> **Given instruction**: Copy the listing below word for word, from its first line up to and including the line with "36: (127, 510)".

> **Records for processing**:

/---

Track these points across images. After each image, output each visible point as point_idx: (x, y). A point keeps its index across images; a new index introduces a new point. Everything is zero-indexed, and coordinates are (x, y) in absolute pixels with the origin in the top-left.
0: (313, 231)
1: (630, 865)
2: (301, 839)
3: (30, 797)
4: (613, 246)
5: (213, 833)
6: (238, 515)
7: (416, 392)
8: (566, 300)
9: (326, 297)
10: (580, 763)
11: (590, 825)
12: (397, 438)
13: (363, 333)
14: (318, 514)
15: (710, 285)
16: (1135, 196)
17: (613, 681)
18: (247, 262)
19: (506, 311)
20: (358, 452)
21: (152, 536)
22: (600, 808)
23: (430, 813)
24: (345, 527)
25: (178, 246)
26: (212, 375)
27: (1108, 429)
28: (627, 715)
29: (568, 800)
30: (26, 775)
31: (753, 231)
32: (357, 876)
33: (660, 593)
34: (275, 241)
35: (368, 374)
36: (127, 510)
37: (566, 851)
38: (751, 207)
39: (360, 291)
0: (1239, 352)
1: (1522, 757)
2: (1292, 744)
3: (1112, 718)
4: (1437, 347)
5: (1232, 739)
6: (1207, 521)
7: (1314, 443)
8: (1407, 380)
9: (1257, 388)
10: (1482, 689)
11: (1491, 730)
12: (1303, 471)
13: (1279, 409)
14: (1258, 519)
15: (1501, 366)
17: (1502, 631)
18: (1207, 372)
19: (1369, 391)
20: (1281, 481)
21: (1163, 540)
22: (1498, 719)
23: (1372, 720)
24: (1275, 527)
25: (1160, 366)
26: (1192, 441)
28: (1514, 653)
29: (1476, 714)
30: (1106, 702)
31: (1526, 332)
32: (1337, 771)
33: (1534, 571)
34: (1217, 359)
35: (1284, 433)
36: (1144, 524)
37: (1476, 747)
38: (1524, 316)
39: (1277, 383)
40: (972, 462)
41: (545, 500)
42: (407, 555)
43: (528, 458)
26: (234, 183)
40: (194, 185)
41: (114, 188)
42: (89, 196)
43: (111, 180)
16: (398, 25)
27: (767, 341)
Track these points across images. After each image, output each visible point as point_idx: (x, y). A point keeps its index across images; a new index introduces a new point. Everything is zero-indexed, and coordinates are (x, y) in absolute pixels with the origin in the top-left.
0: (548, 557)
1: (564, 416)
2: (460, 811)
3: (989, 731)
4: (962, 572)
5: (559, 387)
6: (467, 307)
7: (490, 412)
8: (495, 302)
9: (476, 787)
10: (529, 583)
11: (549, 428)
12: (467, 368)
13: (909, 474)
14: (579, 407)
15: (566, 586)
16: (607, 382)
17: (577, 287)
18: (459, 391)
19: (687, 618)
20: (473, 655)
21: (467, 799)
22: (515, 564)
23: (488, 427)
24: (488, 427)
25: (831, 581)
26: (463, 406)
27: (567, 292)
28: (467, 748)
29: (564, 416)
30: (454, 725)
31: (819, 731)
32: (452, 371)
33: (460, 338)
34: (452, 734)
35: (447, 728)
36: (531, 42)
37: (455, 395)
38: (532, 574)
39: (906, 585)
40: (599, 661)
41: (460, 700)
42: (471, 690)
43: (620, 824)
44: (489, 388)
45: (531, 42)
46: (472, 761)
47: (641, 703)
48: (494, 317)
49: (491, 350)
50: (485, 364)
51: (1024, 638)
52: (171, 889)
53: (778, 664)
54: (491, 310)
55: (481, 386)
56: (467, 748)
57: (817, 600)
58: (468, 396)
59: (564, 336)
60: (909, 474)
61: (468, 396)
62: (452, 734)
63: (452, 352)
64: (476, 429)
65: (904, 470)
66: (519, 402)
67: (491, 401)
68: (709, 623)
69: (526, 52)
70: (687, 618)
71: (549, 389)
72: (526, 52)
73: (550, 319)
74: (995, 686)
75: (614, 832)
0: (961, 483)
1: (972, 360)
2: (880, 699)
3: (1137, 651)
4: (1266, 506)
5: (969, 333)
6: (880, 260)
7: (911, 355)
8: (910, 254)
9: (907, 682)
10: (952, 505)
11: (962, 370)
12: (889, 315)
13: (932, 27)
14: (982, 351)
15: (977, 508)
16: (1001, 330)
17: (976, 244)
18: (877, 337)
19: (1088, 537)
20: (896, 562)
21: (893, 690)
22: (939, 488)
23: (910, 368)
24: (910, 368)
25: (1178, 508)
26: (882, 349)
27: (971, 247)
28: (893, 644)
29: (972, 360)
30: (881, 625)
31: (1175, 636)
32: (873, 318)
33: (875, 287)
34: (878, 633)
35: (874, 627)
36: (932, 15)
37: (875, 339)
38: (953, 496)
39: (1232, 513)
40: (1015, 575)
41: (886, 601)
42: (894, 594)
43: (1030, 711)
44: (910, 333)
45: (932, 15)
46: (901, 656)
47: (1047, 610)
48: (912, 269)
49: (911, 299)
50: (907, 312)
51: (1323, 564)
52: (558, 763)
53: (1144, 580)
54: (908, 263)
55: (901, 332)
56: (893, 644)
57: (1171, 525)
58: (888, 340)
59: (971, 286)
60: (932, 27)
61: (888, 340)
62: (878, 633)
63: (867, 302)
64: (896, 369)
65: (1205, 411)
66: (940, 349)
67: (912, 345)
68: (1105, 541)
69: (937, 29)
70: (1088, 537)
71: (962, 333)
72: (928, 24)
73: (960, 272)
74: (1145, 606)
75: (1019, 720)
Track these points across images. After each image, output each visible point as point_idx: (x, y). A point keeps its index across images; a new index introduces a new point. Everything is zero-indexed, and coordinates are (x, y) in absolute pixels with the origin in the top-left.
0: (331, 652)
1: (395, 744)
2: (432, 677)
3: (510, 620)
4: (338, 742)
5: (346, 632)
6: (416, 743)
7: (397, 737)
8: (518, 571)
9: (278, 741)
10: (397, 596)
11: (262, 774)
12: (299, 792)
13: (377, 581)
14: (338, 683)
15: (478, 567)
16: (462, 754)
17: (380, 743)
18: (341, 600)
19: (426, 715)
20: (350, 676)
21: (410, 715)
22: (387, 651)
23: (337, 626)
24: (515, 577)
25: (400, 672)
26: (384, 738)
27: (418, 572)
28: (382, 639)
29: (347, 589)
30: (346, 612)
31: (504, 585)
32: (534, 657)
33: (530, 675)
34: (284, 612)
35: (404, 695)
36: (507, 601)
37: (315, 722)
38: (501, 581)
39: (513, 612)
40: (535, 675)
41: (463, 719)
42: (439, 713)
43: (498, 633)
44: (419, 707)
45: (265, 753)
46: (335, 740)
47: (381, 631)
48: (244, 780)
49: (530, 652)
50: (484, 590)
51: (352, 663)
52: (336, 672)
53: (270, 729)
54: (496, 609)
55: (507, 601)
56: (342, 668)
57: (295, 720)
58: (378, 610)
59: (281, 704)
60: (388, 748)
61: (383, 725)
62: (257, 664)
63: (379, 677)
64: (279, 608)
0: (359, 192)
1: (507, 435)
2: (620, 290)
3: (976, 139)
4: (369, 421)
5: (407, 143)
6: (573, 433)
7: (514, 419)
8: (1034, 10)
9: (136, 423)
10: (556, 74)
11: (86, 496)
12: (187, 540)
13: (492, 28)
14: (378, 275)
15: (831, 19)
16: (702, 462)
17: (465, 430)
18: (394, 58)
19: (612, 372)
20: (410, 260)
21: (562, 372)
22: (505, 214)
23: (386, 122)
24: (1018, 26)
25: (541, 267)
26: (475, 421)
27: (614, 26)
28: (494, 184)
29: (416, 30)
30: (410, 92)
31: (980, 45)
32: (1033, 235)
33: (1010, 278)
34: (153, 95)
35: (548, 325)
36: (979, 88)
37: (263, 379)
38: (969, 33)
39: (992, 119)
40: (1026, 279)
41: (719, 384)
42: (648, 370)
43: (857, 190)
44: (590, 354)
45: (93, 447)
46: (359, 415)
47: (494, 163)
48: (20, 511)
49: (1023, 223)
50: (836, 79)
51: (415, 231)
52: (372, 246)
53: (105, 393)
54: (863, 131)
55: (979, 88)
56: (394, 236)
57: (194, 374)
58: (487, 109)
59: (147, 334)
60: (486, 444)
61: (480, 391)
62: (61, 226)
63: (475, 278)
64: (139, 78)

\---

> **Correct answer**:
Track these points across images. After each image, output each visible point as point_idx: (x, y). A point keeps its index across images; a new index introduces a new point. Everything is zero-indexed, and coordinates are (x, y) in absolute pixels with the origin in the top-left.
0: (313, 231)
1: (630, 865)
2: (301, 839)
3: (30, 797)
4: (613, 246)
5: (213, 833)
6: (238, 515)
7: (416, 392)
8: (566, 300)
9: (326, 297)
10: (580, 763)
11: (590, 825)
12: (397, 438)
13: (363, 333)
14: (318, 514)
15: (710, 285)
16: (1135, 196)
17: (613, 681)
18: (247, 262)
19: (506, 311)
20: (358, 452)
21: (152, 536)
22: (600, 808)
23: (430, 813)
24: (345, 527)
25: (178, 246)
26: (212, 375)
27: (1108, 429)
28: (627, 715)
29: (568, 800)
30: (26, 775)
31: (753, 231)
32: (357, 876)
33: (660, 593)
34: (275, 241)
35: (368, 374)
36: (127, 510)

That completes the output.